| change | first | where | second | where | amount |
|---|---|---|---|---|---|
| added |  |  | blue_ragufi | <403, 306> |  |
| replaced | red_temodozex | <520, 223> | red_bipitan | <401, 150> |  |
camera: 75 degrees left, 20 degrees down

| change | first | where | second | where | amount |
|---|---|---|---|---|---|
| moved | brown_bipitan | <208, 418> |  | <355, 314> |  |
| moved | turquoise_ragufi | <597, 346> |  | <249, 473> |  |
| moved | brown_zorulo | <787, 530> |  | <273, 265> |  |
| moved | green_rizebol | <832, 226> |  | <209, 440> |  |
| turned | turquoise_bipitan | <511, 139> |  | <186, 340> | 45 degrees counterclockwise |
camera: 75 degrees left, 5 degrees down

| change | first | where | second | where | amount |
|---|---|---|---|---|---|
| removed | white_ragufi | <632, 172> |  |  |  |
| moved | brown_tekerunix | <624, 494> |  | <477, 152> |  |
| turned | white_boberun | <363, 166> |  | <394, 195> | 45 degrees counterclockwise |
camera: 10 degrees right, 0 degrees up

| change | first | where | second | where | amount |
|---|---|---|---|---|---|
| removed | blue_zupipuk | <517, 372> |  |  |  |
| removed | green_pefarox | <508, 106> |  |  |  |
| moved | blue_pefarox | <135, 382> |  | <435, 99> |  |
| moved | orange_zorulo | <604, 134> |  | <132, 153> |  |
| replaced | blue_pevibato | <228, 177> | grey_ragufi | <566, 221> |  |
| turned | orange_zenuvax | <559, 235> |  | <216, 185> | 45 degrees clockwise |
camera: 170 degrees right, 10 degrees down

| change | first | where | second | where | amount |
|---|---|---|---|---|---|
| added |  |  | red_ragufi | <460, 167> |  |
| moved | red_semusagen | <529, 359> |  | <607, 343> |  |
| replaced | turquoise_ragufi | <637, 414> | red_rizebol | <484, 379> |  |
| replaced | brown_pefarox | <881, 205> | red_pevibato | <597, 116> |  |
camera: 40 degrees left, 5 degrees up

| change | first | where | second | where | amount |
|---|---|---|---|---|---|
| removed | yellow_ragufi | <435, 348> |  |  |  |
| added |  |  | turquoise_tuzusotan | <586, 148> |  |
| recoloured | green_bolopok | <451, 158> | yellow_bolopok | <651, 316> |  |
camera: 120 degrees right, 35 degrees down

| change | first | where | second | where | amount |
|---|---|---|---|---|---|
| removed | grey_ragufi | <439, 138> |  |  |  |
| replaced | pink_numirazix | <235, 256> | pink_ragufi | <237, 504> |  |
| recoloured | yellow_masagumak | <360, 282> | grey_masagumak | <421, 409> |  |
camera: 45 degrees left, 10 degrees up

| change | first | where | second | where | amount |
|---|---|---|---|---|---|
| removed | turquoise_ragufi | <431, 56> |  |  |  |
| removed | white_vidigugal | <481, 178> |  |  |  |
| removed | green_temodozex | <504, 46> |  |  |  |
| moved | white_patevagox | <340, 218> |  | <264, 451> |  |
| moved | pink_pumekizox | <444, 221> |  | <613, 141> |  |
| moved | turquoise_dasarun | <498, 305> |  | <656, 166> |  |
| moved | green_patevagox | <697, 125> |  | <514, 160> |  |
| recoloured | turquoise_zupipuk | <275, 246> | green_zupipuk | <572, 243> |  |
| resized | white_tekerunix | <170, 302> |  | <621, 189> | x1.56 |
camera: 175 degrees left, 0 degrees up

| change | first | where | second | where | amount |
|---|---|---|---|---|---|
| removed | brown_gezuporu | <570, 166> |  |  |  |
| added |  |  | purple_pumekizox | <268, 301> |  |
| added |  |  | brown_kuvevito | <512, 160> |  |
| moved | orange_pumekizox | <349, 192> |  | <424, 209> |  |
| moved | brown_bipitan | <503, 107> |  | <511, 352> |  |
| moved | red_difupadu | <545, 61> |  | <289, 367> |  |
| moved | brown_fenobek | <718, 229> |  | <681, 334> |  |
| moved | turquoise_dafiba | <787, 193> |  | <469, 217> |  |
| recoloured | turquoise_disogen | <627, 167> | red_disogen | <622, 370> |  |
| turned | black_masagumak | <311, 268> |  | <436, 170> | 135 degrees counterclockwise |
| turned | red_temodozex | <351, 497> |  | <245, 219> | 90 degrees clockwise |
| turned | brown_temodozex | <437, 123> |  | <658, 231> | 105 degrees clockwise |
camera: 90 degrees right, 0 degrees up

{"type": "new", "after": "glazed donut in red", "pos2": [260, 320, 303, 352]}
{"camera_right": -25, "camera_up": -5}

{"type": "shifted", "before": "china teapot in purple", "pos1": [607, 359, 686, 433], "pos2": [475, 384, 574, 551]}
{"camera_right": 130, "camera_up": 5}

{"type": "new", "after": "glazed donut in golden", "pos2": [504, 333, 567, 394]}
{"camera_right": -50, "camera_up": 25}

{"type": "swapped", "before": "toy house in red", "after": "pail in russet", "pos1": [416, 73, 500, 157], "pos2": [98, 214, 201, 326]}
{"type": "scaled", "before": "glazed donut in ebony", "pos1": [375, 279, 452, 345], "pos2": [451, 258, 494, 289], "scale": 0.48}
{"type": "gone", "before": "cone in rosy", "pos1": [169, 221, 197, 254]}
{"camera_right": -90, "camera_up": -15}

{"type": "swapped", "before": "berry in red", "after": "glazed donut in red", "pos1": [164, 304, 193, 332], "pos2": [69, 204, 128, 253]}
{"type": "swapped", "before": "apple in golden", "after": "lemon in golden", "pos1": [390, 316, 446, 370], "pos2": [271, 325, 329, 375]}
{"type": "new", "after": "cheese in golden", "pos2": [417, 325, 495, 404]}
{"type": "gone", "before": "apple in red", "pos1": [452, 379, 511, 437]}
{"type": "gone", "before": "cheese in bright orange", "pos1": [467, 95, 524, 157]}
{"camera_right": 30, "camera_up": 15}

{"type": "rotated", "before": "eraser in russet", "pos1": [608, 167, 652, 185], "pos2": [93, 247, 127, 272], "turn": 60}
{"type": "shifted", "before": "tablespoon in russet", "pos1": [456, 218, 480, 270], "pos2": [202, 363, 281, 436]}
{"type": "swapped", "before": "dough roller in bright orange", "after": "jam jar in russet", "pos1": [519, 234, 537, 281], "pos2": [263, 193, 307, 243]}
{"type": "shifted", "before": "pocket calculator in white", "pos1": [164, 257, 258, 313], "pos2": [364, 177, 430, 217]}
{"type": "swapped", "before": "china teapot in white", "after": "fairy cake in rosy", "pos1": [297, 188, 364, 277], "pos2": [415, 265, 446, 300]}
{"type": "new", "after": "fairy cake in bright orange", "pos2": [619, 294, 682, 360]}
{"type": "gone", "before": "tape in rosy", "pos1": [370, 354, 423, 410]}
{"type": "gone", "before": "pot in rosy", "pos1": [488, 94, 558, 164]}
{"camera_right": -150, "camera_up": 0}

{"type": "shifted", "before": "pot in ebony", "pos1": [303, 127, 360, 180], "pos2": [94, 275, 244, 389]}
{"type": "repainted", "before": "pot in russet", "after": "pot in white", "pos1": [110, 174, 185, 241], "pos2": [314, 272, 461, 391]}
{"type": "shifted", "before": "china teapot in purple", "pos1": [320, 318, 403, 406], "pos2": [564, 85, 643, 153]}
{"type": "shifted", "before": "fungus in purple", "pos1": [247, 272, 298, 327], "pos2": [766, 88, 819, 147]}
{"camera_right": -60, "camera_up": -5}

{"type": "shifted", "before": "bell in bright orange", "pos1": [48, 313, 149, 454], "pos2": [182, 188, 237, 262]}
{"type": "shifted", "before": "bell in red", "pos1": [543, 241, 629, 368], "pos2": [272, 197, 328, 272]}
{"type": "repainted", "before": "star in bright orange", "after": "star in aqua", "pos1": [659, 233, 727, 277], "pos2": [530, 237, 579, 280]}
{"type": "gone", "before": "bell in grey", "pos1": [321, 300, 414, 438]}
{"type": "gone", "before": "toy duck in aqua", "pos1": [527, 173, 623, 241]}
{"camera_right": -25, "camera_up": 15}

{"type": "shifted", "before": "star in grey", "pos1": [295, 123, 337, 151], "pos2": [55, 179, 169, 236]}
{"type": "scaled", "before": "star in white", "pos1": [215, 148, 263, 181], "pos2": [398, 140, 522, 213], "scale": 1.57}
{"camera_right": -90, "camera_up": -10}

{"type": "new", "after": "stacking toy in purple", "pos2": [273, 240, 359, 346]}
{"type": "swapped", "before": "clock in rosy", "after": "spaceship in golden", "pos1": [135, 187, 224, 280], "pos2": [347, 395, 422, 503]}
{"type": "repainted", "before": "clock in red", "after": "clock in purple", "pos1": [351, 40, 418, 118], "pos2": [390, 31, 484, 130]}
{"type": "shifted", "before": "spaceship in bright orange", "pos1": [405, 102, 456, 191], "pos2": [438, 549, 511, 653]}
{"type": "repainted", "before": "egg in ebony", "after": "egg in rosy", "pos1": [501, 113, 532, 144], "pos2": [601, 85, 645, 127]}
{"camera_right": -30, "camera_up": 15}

[Exercise objective] Please find every line in the listing that holds the string "apple" and copy it.

[Result of this exercise]
{"type": "swapped", "before": "apple in golden", "after": "lemon in golden", "pos1": [390, 316, 446, 370], "pos2": [271, 325, 329, 375]}
{"type": "gone", "before": "apple in red", "pos1": [452, 379, 511, 437]}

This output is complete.